Segment Start: Records provided

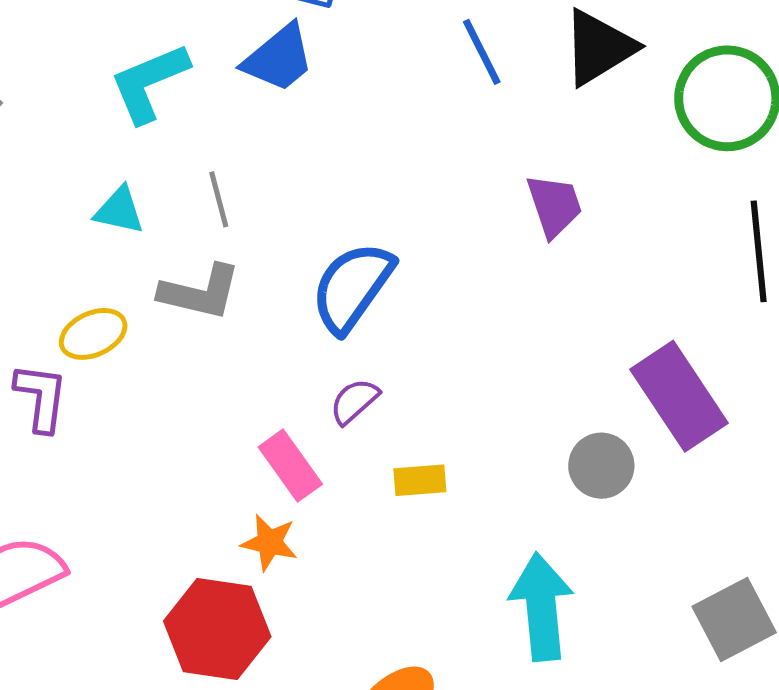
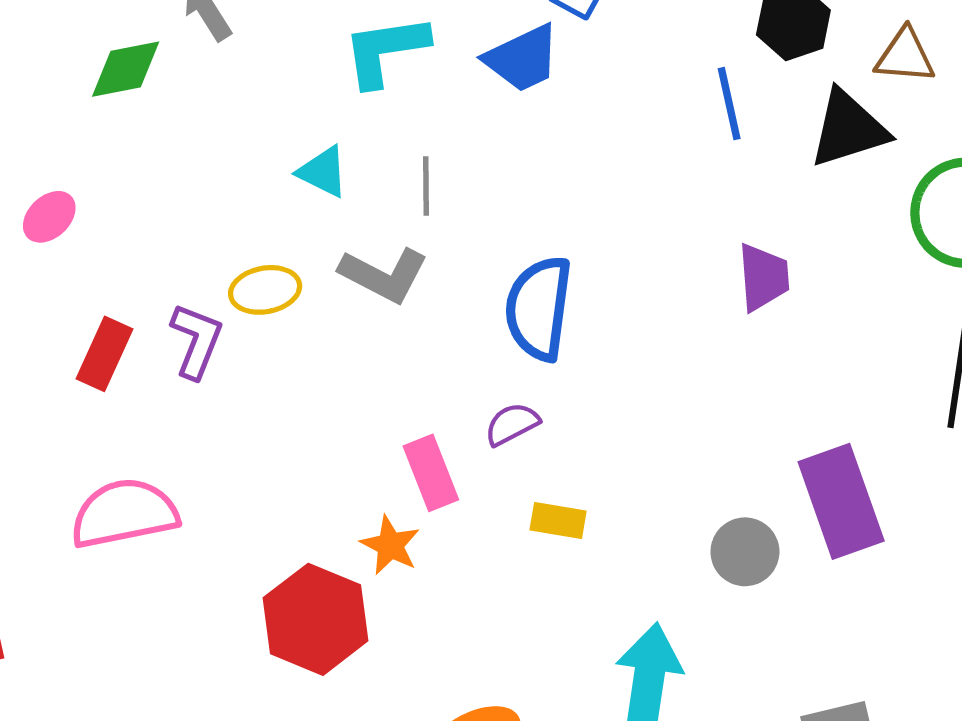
blue semicircle: (352, 287) -> (539, 308), turned -42

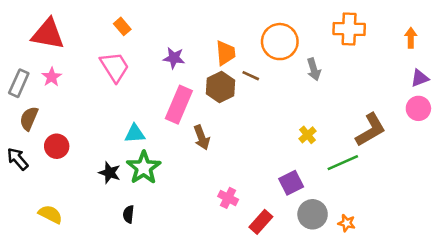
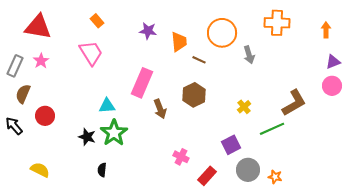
purple star: (174, 58) -> (148, 31), moved
brown hexagon: (221, 87) -> (194, 95), moved

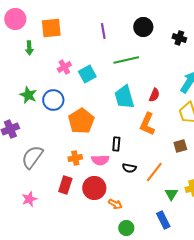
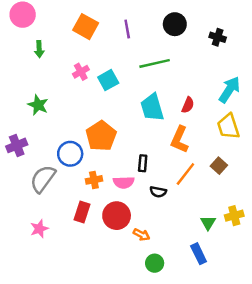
orange square: (51, 28) -> (86, 27), moved, turned 35
blue circle: (53, 100) -> (70, 154), moved
brown square: (180, 146) -> (219, 166), turned -32
orange line: (154, 172) -> (185, 174), moved

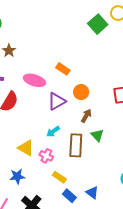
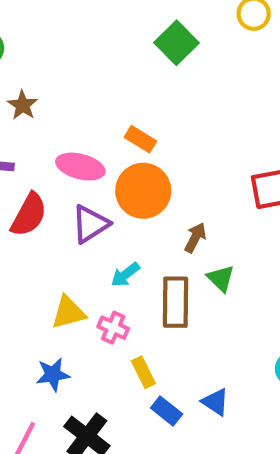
green square: (98, 24) -> (176, 43), moved
orange circle: (81, 92) -> (143, 191), moved, size x1.6
purple triangle: (57, 101) -> (90, 224), moved
yellow triangle: (26, 148) -> (68, 312), turned -42
yellow rectangle: (59, 177) -> (143, 372), turned 32

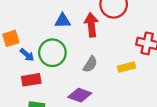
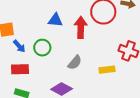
green circle: (52, 53) -> (42, 48), size x0.7

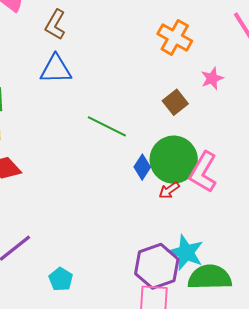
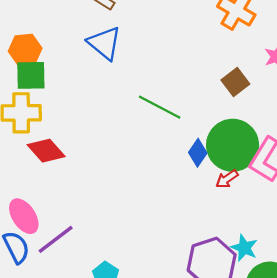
blue triangle: (56, 69) -> (105, 43), turned 40
cyan star: (186, 252) -> (244, 248), size x0.7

Segment End: Records provided

▶ Activity: Word for word, give again the lines from the line with "orange line: (154, 172) -> (185, 174), moved" through the end of the records above, with both ends included and the pictures left out.

▶ Reply:
orange line: (154, 172) -> (185, 174), moved

green square: (98, 24) -> (176, 43), moved
orange circle: (81, 92) -> (143, 191), moved, size x1.6
purple triangle: (57, 101) -> (90, 224), moved
yellow triangle: (26, 148) -> (68, 312), turned -42
yellow rectangle: (59, 177) -> (143, 372), turned 32

green circle: (52, 53) -> (42, 48), size x0.7

blue triangle: (56, 69) -> (105, 43), turned 40
cyan star: (186, 252) -> (244, 248), size x0.7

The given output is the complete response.